- **Provided records**
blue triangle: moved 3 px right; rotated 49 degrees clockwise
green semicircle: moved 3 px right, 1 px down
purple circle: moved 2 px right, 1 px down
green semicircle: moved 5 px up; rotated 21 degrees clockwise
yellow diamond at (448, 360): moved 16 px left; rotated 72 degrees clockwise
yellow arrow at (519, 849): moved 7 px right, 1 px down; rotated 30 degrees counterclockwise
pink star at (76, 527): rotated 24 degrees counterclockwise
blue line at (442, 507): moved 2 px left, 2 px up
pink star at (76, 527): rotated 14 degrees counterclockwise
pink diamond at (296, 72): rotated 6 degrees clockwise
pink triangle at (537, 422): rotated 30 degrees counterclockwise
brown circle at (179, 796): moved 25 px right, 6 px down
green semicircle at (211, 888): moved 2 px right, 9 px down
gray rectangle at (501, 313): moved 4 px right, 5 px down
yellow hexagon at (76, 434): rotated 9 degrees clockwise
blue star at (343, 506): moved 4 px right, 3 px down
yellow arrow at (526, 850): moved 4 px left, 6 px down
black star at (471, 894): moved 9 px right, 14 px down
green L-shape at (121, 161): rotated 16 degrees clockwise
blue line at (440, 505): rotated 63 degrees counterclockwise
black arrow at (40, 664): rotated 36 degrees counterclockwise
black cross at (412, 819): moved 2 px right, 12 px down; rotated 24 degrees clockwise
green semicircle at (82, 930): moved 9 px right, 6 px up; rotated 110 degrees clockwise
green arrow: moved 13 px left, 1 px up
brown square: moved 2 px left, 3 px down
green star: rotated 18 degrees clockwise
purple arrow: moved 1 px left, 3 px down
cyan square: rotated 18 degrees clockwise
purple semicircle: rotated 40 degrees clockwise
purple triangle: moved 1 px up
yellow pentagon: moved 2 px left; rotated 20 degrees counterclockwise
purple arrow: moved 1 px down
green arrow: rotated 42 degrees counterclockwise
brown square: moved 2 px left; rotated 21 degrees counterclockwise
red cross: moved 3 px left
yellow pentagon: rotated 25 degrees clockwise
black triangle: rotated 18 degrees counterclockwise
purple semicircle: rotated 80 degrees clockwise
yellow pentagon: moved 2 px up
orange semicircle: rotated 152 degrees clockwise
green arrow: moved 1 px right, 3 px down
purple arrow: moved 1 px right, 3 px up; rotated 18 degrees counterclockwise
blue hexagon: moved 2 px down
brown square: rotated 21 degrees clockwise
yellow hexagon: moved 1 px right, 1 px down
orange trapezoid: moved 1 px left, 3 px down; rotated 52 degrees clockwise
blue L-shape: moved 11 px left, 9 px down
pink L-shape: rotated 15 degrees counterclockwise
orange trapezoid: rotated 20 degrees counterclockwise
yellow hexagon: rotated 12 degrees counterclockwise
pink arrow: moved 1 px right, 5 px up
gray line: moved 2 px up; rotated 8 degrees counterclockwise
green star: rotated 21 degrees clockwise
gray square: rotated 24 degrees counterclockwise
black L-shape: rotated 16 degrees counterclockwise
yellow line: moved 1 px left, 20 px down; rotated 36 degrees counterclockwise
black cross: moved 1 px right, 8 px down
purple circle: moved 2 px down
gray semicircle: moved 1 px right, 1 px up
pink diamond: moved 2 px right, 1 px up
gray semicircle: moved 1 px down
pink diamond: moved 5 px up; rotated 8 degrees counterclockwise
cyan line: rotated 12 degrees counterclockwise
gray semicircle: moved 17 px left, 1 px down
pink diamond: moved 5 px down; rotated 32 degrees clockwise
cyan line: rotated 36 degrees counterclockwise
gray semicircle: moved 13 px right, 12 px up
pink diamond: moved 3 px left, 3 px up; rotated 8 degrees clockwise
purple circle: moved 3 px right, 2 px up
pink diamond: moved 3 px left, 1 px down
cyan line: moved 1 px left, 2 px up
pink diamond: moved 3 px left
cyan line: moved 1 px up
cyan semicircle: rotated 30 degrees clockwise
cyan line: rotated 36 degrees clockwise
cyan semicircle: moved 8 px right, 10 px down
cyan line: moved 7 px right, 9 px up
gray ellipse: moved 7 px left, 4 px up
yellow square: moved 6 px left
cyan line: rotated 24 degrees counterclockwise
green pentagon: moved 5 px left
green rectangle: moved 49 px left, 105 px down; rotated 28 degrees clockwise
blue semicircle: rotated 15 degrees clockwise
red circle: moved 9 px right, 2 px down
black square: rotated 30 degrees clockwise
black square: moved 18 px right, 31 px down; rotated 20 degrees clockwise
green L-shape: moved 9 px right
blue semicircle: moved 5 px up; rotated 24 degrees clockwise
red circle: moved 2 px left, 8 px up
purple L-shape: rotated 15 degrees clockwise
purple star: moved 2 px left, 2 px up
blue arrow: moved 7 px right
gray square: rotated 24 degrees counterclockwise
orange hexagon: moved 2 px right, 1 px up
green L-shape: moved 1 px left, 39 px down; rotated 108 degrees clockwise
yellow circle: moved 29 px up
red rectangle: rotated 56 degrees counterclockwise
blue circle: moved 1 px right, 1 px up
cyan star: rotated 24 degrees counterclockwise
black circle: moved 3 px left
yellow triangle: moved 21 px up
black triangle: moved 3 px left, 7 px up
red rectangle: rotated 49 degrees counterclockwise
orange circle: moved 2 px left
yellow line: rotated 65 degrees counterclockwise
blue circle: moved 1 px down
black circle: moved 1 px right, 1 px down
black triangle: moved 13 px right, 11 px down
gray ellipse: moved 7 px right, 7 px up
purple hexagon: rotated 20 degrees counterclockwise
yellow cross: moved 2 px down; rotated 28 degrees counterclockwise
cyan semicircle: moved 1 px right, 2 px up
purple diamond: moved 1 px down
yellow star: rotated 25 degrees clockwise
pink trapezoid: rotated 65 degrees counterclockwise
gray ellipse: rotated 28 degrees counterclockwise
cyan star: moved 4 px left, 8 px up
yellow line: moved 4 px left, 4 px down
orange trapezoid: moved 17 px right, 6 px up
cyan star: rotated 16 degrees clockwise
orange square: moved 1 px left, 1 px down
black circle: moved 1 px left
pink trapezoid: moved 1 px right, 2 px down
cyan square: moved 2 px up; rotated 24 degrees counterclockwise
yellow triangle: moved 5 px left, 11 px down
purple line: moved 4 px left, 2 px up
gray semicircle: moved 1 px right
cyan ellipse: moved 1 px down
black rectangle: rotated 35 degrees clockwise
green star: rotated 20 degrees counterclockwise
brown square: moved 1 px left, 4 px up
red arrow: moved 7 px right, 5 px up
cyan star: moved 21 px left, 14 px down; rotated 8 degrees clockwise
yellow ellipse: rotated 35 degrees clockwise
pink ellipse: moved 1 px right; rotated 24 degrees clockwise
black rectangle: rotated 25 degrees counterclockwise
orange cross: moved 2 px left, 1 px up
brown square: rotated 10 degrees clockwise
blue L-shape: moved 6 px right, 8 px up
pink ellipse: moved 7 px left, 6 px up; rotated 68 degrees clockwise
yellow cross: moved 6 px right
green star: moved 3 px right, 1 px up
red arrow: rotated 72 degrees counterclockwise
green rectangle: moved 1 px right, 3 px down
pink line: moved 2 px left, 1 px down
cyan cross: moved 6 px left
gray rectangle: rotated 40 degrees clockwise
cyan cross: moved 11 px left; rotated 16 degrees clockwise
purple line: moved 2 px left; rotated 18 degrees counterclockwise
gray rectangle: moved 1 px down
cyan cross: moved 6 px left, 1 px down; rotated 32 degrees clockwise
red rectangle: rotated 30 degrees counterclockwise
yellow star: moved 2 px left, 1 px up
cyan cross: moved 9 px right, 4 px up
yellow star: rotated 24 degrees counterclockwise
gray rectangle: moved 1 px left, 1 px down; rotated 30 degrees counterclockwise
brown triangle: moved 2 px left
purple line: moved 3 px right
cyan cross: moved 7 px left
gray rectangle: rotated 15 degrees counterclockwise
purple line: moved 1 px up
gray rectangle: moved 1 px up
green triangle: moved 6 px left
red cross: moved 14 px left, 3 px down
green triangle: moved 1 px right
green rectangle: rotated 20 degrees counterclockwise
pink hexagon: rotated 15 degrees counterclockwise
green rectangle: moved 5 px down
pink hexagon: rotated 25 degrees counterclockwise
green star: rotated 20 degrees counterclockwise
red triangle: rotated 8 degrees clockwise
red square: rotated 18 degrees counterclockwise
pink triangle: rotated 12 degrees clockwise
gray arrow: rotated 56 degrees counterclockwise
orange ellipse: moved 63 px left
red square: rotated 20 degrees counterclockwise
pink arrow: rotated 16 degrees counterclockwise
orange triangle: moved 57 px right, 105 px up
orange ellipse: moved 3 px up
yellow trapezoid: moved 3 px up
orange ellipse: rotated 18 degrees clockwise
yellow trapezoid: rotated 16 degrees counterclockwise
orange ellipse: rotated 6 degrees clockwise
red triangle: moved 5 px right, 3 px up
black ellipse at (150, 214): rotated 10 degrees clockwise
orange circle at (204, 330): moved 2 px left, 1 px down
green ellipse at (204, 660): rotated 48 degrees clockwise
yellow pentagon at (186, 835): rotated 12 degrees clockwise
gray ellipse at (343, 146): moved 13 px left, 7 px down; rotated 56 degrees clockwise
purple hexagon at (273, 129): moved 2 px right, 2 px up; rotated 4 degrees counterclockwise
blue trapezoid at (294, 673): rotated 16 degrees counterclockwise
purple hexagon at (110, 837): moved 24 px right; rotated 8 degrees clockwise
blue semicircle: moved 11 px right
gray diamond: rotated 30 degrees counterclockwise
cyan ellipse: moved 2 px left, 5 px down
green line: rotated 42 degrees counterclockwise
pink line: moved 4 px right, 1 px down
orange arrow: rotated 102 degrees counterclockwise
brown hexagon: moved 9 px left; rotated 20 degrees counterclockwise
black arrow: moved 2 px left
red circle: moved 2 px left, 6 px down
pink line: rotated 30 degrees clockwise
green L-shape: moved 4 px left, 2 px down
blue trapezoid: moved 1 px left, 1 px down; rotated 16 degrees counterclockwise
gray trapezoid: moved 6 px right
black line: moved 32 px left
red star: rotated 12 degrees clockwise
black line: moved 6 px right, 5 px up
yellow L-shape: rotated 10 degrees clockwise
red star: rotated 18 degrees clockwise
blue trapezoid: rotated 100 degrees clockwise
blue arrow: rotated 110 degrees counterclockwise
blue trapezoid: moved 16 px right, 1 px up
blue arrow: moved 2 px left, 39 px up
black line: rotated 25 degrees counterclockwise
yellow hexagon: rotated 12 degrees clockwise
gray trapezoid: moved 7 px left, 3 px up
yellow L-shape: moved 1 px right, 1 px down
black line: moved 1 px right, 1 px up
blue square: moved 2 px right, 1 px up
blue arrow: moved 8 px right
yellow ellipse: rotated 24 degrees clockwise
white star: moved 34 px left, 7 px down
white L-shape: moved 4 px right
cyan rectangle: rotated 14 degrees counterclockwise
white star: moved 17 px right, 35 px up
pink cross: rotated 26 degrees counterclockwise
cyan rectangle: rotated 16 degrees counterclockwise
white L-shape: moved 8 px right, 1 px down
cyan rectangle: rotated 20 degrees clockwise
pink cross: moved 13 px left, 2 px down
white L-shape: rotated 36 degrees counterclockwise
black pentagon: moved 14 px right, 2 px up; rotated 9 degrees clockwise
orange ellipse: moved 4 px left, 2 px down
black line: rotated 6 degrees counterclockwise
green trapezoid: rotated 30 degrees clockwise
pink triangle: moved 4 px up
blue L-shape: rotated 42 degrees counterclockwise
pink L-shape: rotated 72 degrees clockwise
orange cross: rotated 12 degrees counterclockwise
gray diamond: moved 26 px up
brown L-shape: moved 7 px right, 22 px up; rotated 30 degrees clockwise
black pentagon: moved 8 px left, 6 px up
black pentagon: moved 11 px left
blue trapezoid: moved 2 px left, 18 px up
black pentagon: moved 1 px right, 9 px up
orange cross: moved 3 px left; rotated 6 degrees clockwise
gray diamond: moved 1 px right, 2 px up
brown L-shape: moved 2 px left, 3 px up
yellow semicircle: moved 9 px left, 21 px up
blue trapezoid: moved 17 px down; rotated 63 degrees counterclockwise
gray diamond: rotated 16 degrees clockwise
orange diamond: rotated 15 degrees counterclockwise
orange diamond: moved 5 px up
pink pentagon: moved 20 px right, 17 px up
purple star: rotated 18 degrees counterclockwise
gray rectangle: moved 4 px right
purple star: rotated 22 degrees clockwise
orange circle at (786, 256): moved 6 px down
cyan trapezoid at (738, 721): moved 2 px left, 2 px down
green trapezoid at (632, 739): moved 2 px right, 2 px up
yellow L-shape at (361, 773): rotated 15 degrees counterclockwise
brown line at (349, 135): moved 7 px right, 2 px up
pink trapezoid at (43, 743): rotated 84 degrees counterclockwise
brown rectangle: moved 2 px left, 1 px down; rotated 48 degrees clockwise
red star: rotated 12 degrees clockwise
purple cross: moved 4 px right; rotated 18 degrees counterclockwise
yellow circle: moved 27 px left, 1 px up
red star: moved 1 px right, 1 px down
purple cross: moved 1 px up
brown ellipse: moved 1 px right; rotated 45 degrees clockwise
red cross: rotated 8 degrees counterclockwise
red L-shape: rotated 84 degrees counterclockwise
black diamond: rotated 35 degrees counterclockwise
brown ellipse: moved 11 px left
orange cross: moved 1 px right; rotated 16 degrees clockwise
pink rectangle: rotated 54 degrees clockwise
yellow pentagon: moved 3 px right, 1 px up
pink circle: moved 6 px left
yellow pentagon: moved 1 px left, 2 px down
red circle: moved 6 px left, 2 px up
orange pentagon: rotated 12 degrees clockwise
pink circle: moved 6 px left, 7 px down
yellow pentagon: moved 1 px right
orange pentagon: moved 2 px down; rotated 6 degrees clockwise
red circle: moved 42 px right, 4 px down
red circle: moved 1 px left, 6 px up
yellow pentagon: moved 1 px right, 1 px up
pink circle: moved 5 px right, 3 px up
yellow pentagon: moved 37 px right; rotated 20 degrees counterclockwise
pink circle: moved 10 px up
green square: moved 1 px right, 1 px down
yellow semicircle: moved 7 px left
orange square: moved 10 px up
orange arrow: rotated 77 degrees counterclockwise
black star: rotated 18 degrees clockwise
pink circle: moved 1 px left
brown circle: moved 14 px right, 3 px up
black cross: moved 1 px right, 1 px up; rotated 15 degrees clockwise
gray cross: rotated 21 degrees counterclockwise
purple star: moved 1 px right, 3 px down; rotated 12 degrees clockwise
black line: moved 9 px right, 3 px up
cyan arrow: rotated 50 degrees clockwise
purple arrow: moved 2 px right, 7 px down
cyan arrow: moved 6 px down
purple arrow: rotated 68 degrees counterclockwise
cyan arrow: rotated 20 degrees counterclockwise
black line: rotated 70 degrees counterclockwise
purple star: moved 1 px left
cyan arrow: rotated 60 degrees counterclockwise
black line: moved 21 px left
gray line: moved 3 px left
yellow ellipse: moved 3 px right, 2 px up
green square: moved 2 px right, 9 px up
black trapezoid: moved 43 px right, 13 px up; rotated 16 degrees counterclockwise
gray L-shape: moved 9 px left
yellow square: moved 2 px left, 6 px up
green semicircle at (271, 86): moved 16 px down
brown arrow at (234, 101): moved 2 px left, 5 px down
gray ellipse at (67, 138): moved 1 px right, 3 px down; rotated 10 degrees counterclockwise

- **Short exercise**
Express the material as a JSON list of strings, one string per line, starting at the first line and ending at the line that contains "pink star at (76, 527): rotated 24", both included. Omit any blank lines.

- **Written answer**
[
  "blue triangle: moved 3 px right; rotated 49 degrees clockwise",
  "green semicircle: moved 3 px right, 1 px down",
  "purple circle: moved 2 px right, 1 px down",
  "green semicircle: moved 5 px up; rotated 21 degrees clockwise",
  "yellow diamond at (448, 360): moved 16 px left; rotated 72 degrees clockwise",
  "yellow arrow at (519, 849): moved 7 px right, 1 px down; rotated 30 degrees counterclockwise",
  "pink star at (76, 527): rotated 24 degrees counterclockwise"
]